PROBLEM STATEMENT
Each entry should be copied as it stands, leaving the pictures behind.

RECORDED INFORMATION section start

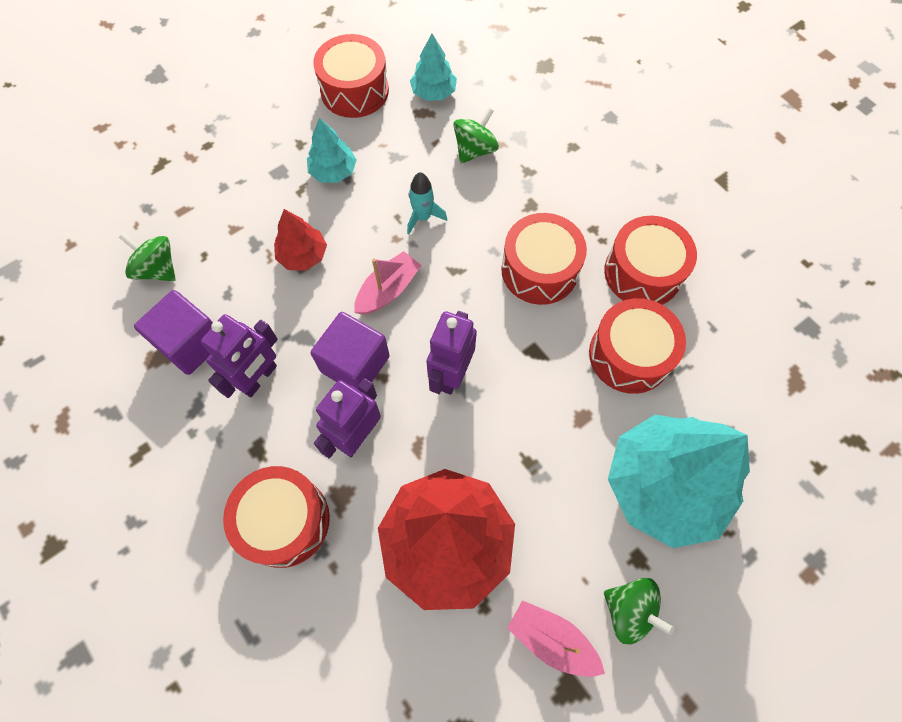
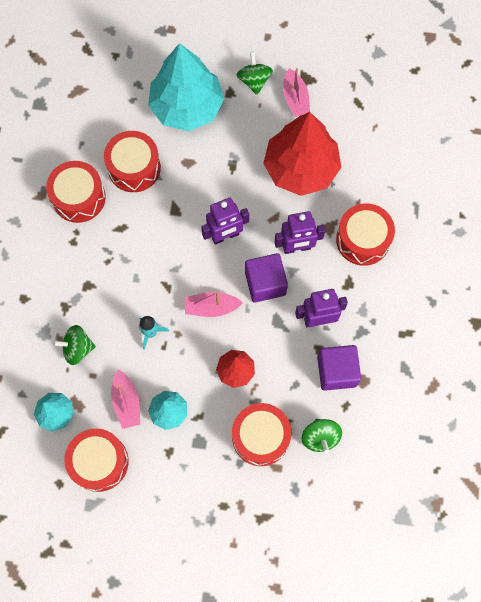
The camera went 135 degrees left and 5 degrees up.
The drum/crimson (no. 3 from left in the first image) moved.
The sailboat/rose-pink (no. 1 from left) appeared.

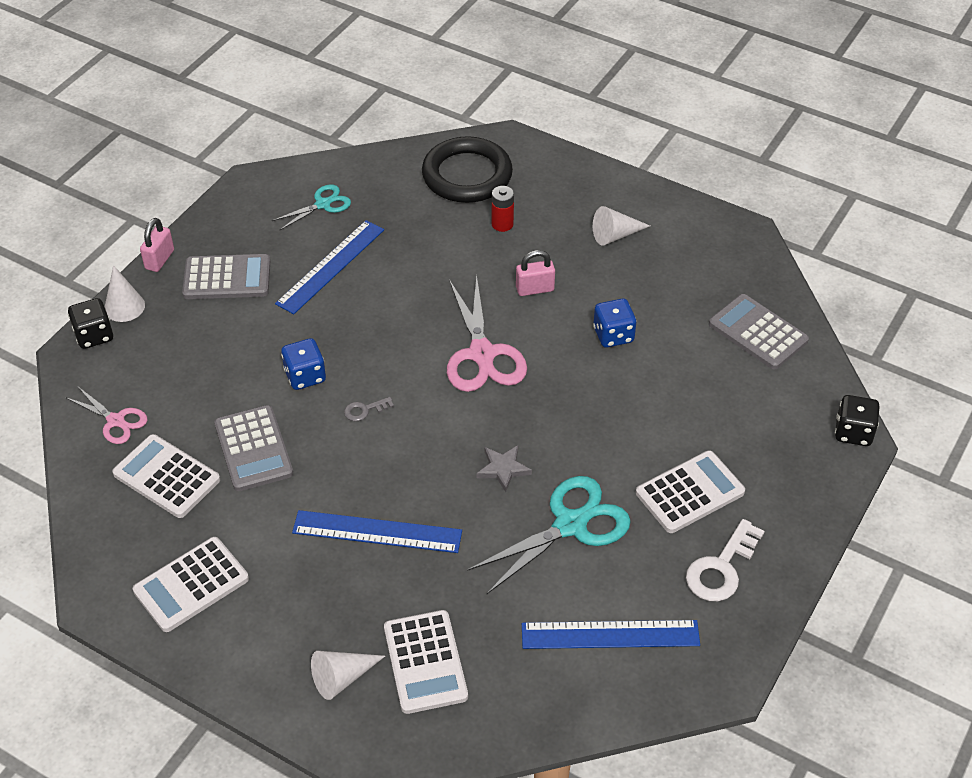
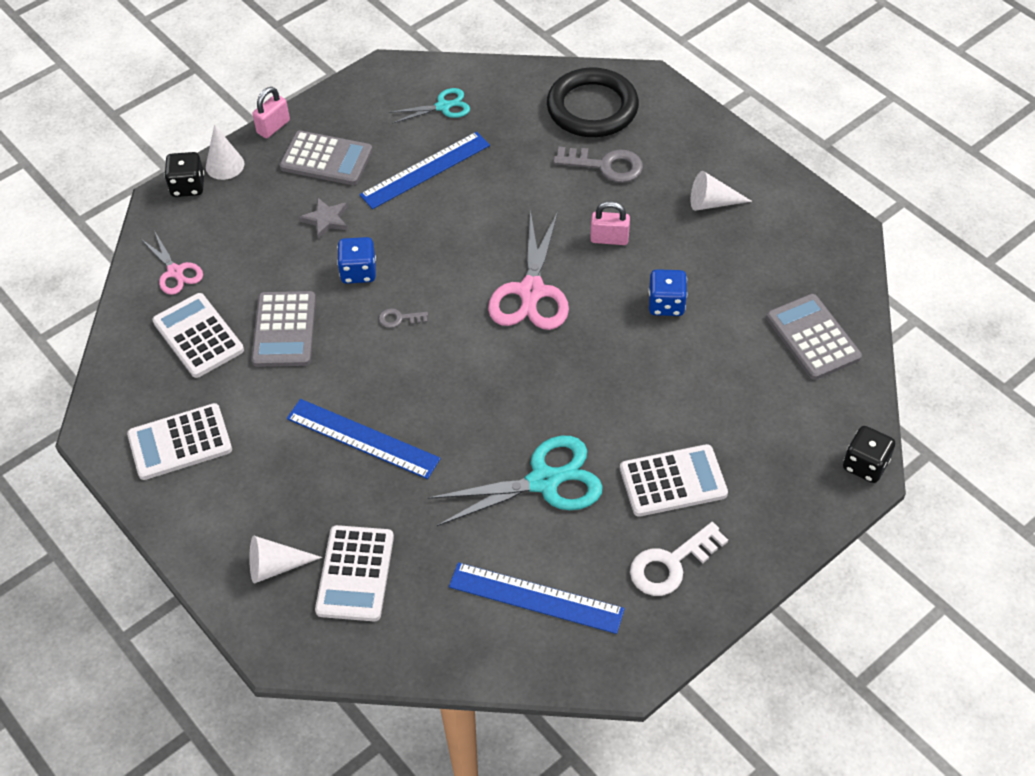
The camera went 20 degrees right and 5 degrees up.
The star shape/gray moved.
The power cell/crimson was replaced by the key/gray (no. 2 from left).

RECORDED INFORMATION section end

RESPONSE TO THE EXERCISE
The camera went 135 degrees left and 5 degrees up.
The drum/crimson (no. 3 from left in the first image) moved.
The sailboat/rose-pink (no. 1 from left) appeared.

The camera went 20 degrees right and 5 degrees up.
The star shape/gray moved.
The power cell/crimson was replaced by the key/gray (no. 2 from left).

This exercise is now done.